ASSIGNMENT ▸ Except for the pictures, retype the records that follow exactly.

================

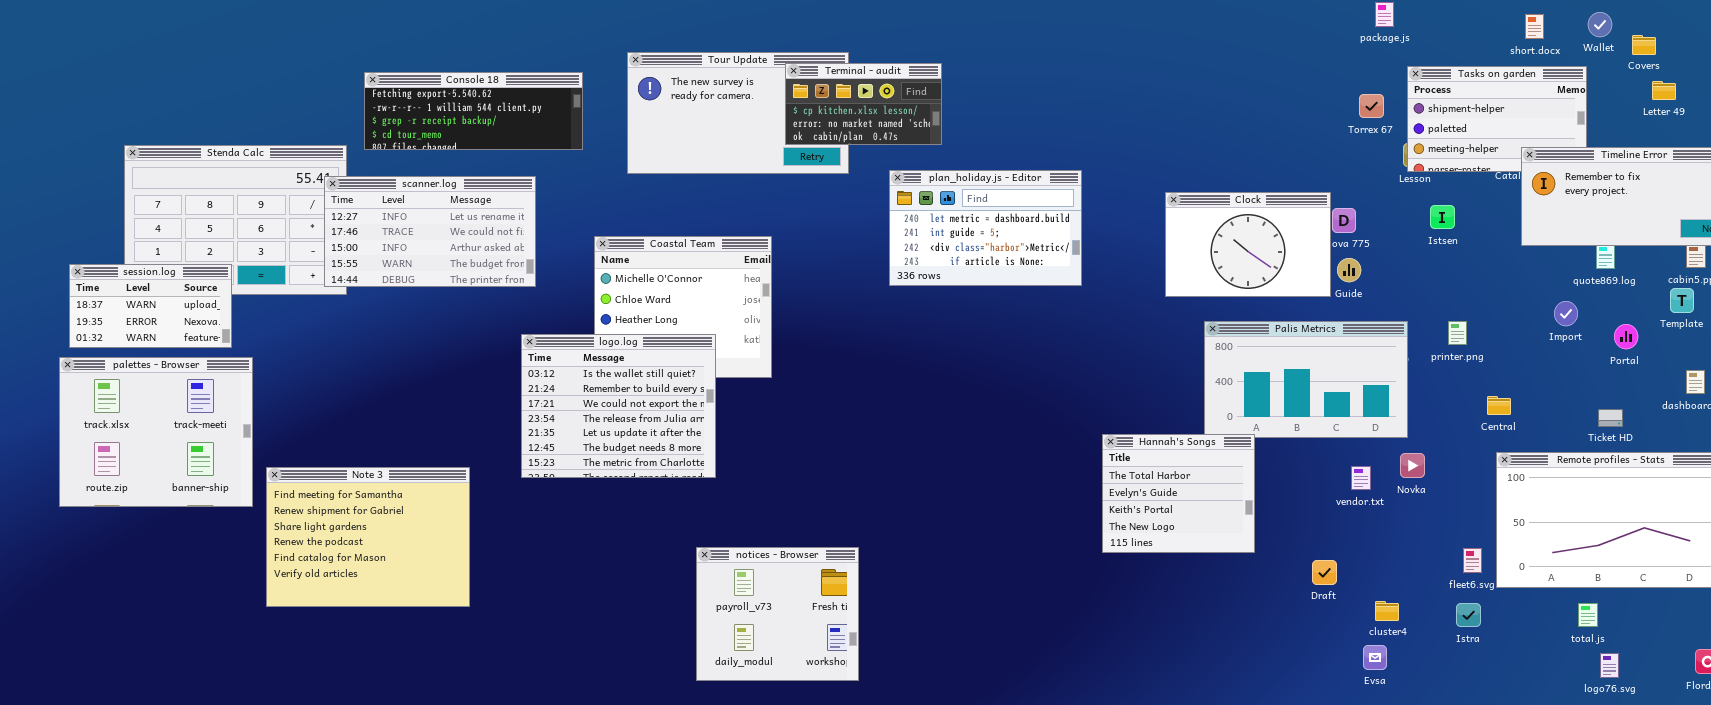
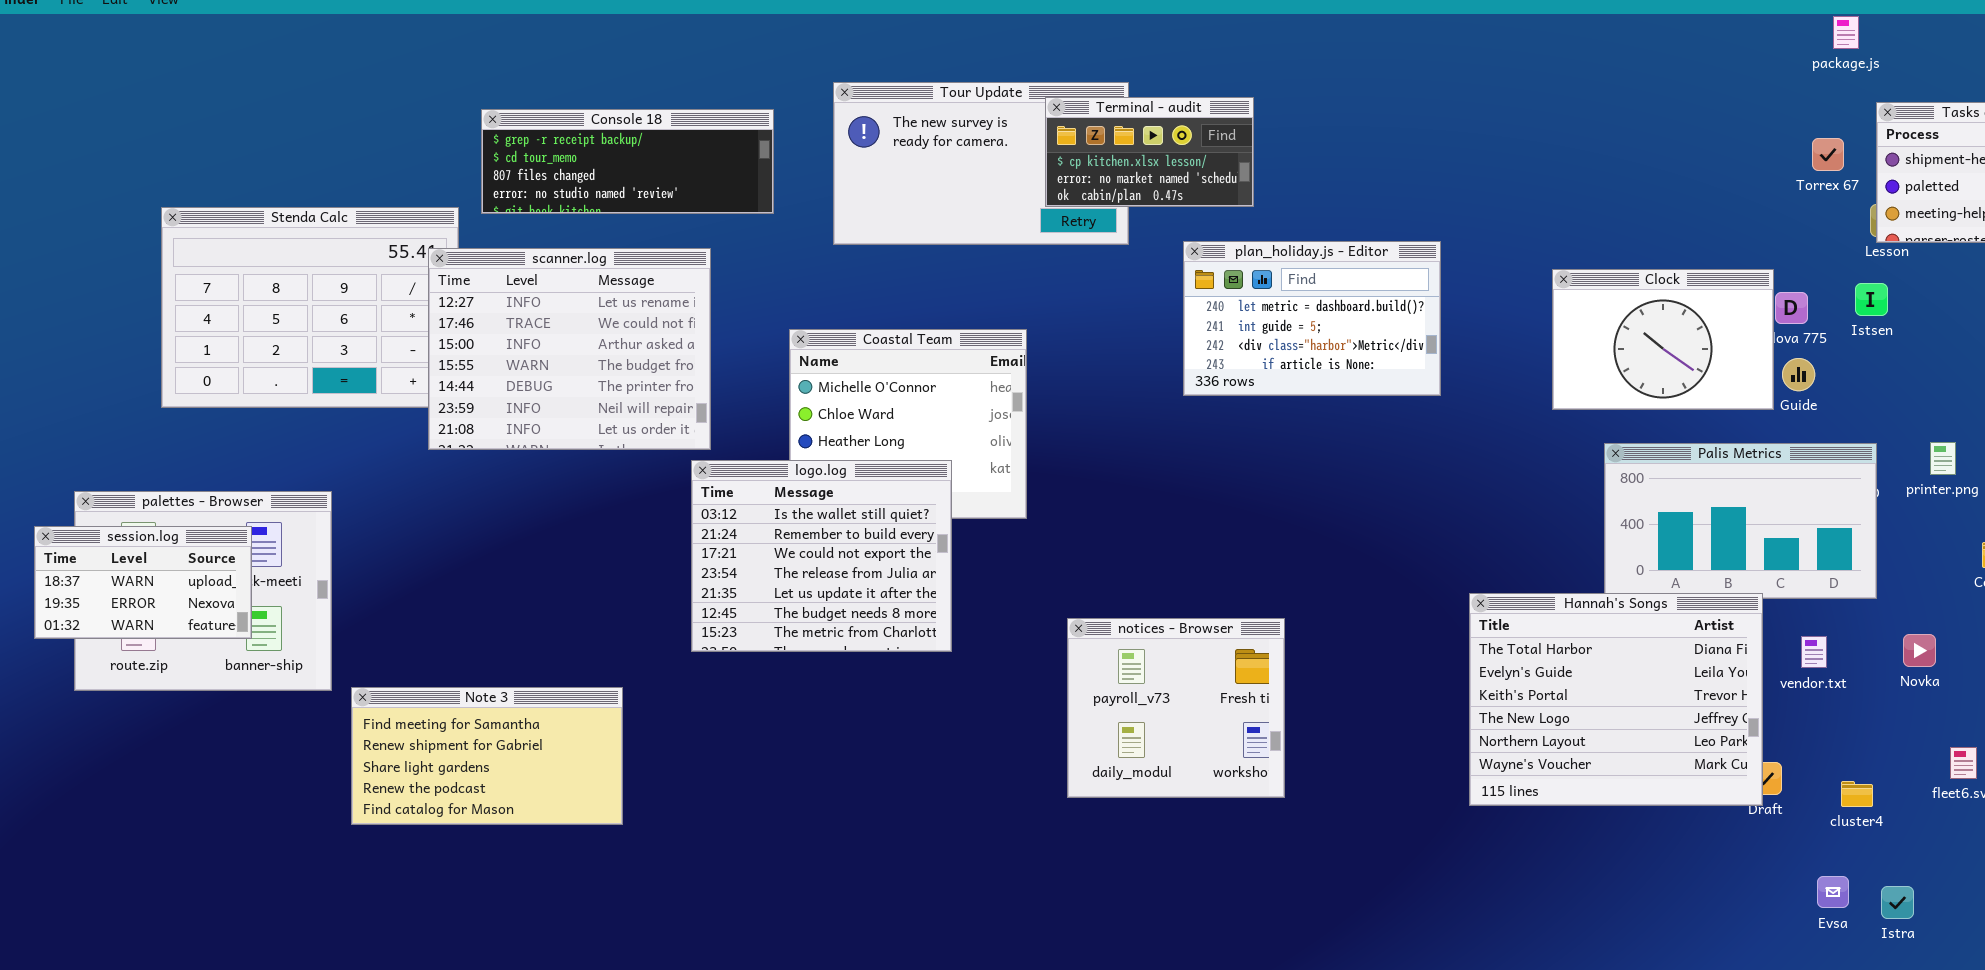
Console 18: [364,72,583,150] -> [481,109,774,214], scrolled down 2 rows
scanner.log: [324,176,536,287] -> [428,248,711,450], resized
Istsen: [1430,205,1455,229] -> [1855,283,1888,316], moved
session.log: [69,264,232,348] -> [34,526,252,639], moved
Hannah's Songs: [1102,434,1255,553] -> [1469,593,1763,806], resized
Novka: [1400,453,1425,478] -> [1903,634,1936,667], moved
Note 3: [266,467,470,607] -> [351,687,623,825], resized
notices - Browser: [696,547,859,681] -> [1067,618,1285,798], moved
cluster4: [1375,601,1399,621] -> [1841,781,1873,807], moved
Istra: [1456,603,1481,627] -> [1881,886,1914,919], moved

================

RESPONSE TO THE TASK ▸
Console 18: [364,72,583,150] -> [481,109,774,214], scrolled down 2 rows
scanner.log: [324,176,536,287] -> [428,248,711,450], resized
Istsen: [1430,205,1455,229] -> [1855,283,1888,316], moved
session.log: [69,264,232,348] -> [34,526,252,639], moved
Hannah's Songs: [1102,434,1255,553] -> [1469,593,1763,806], resized
Novka: [1400,453,1425,478] -> [1903,634,1936,667], moved
Note 3: [266,467,470,607] -> [351,687,623,825], resized
notices - Browser: [696,547,859,681] -> [1067,618,1285,798], moved
cluster4: [1375,601,1399,621] -> [1841,781,1873,807], moved
Istra: [1456,603,1481,627] -> [1881,886,1914,919], moved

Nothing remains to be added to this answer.